__What you should do__: Could you restate the whole listing below word for word, minus the pictures?
[Opening Available data section]
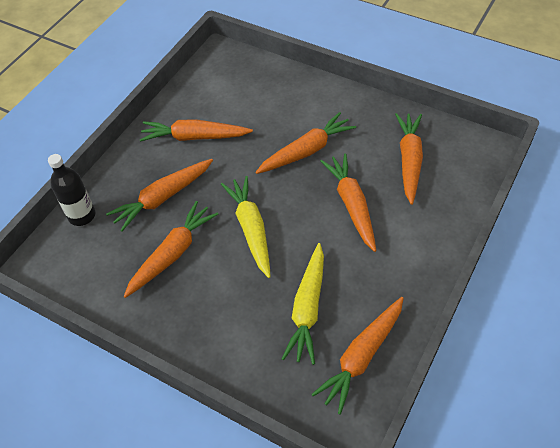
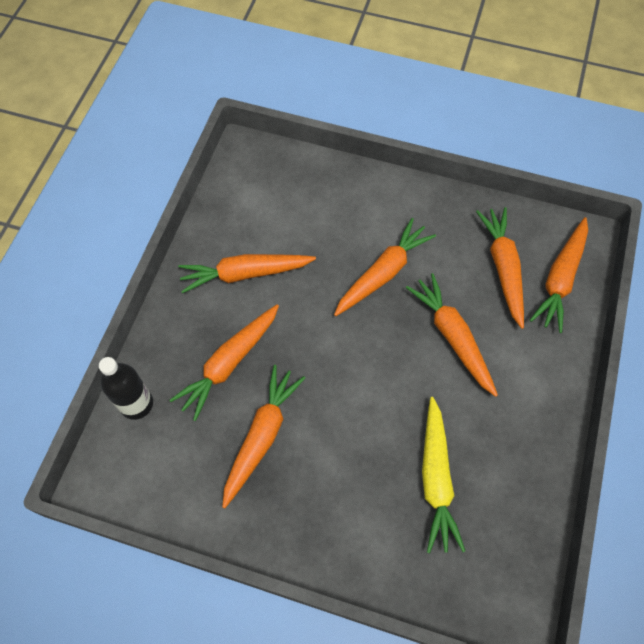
camera: 15 degrees left, 10 degrees up
(251, 229) = (345, 387): yellow carrot -> none
(361, 357) = (510, 528): orange carrot -> orange carrot (560, 279)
[Closing Available data section]
__Answer section__:
camera: 15 degrees left, 10 degrees up
(251, 229) = (345, 387): yellow carrot -> none
(361, 357) = (510, 528): orange carrot -> orange carrot (560, 279)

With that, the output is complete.